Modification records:
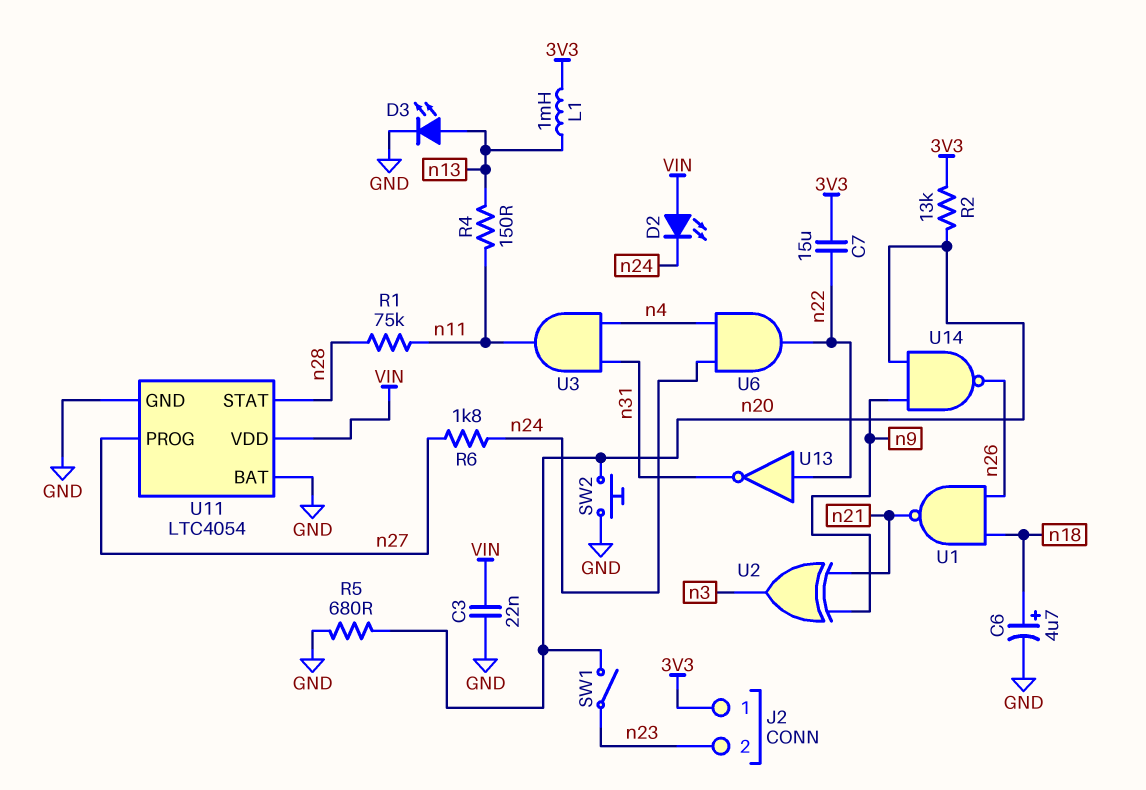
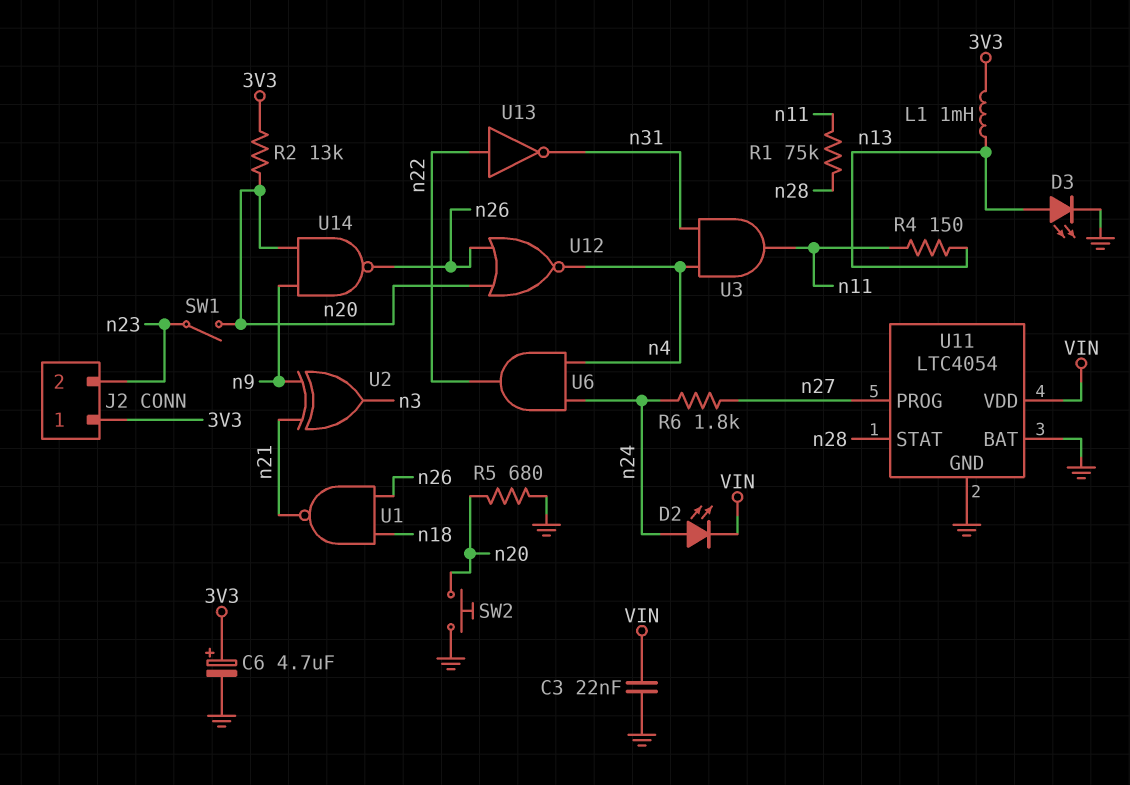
C6: 4.7uF (plus n18, minus GND) -> 4.7uF (plus 3V3, minus GND)
C7: 15uF (3V3, n22) -> none
D2: LED (A VIN, K n24) -> LED (A n24, K VIN)
U12: none -> NOR (in n20, in n26, out n4)

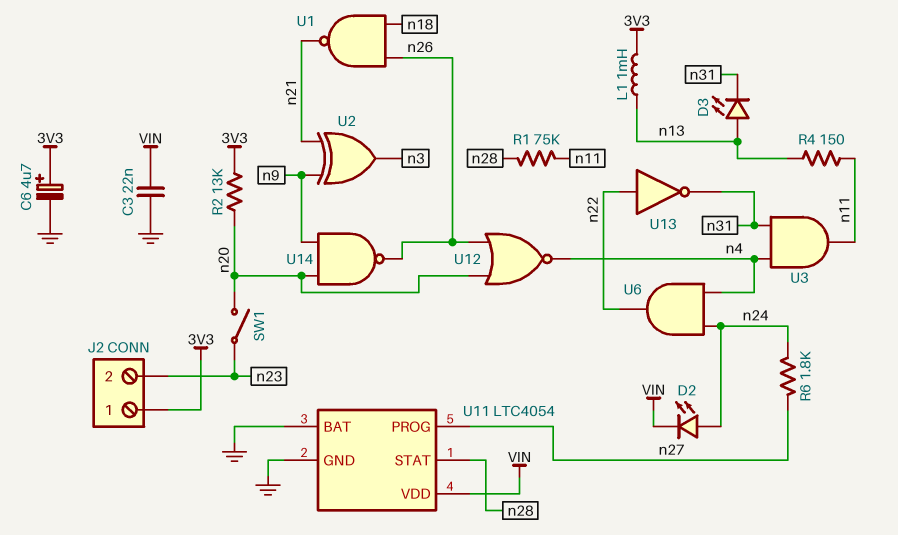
D3: LED (A n13, K GND) -> LED (A n13, K n31)
R5: 680 (GND, n20) -> none
SW2: button (GND, n20) -> none

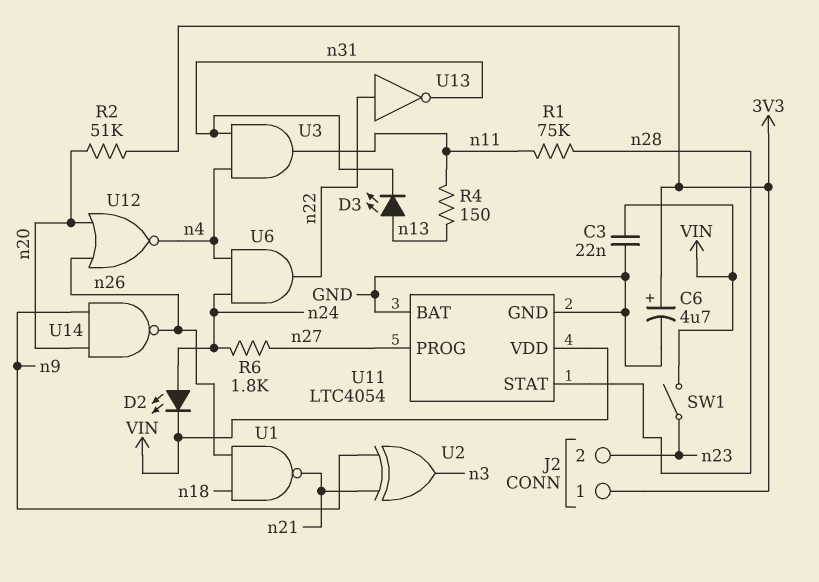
L1: 1mH (3V3, n13) -> none
R2: 13k (3V3, n20) -> 51k (3V3, n20)
SW1: switch (n20, n23) -> switch (VIN, n23)

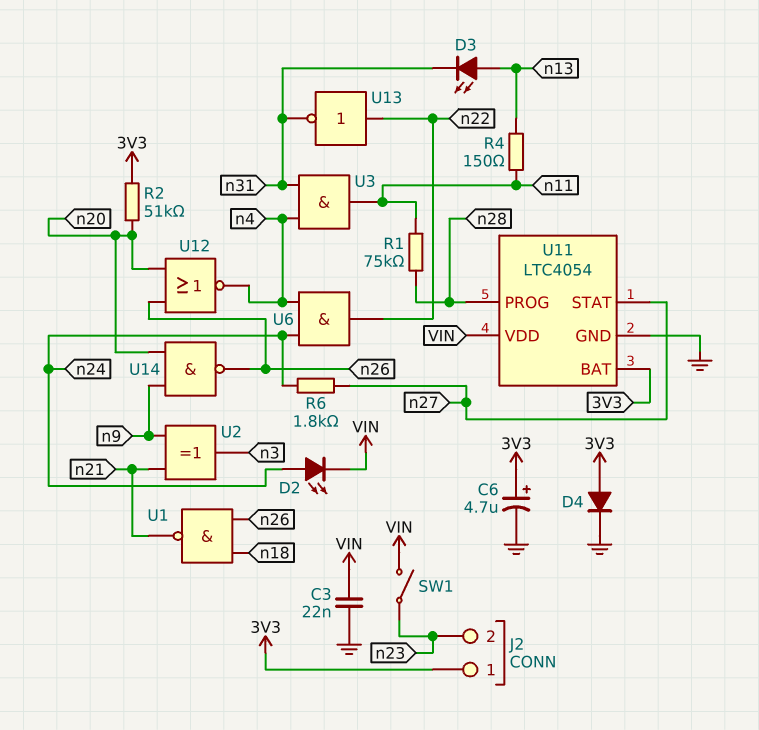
D4: none -> diode (A 3V3, K GND)
U11 pin BAT: GND -> 3V3
U11 pin PROG: n27 -> n28
U11 pin STAT: n28 -> n27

* **What you will do**
Print the line containing "D4: none -> diode (A 3V3, K GND)" and every line after it to the end of the records above, exactly as written, and nothing else.

* **Exercise answer**
D4: none -> diode (A 3V3, K GND)
U11 pin BAT: GND -> 3V3
U11 pin PROG: n27 -> n28
U11 pin STAT: n28 -> n27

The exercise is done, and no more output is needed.